What you need to do:
Start at the line below containing "camera: 35 degrees right, 5 degrees up" and stop at the line containing "(737, 290) = (594, 298): purple". Repeat every line of that stretch exactly, and nothing outside it.

Supplied information:
+ + + +

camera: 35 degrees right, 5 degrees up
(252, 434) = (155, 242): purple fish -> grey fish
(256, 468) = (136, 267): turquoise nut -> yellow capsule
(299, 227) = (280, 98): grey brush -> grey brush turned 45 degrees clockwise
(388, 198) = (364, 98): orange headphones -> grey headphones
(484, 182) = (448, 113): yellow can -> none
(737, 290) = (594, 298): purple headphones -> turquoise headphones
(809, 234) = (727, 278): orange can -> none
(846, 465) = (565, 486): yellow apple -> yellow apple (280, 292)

+ + + +

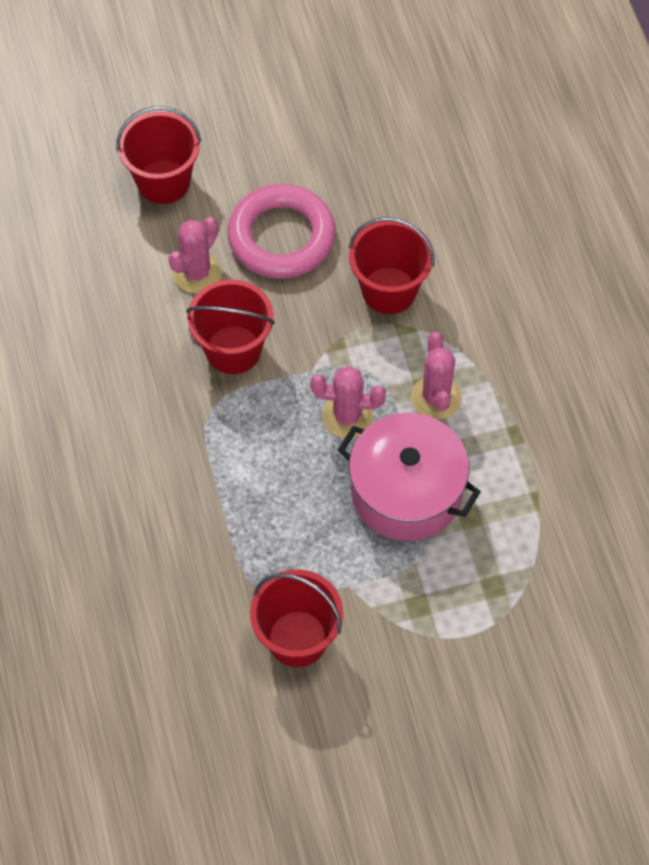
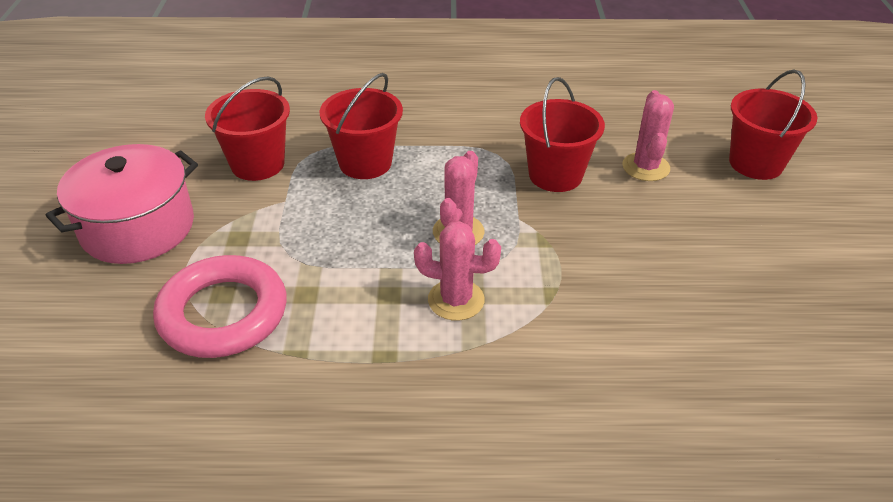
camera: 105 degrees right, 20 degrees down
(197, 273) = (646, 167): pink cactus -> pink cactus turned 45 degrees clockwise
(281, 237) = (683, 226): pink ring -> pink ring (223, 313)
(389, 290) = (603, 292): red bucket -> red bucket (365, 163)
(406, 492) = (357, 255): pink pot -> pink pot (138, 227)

+ + + +

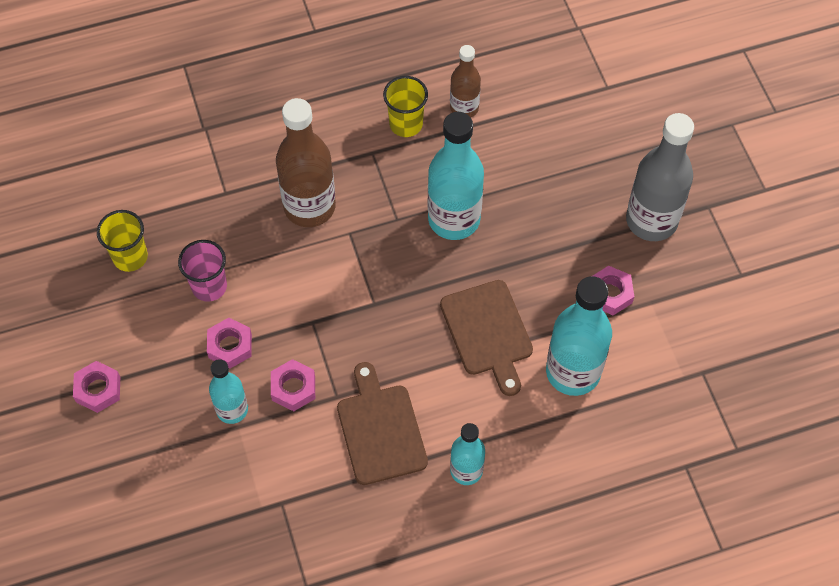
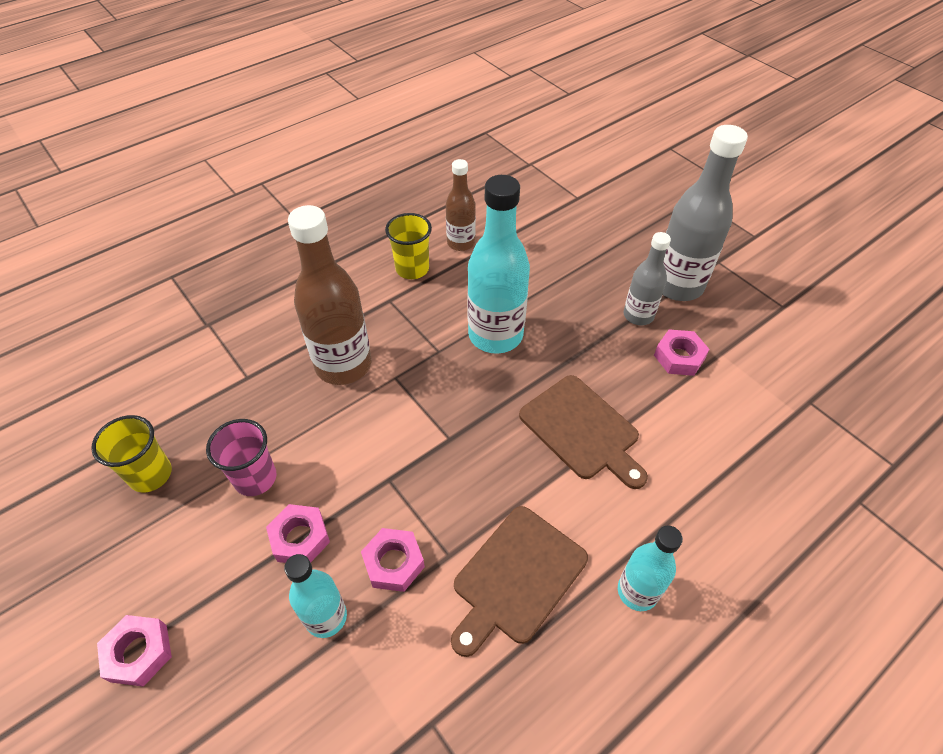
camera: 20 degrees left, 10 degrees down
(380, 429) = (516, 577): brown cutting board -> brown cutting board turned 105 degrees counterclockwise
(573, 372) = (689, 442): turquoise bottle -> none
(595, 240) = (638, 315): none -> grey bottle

+ + + +

Worked solution:
camera: 35 degrees right, 5 degrees up
(252, 434) = (155, 242): purple fish -> grey fish
(256, 468) = (136, 267): turquoise nut -> yellow capsule
(299, 227) = (280, 98): grey brush -> grey brush turned 45 degrees clockwise
(388, 198) = (364, 98): orange headphones -> grey headphones
(484, 182) = (448, 113): yellow can -> none
(737, 290) = (594, 298): purple headphones -> turquoise headphones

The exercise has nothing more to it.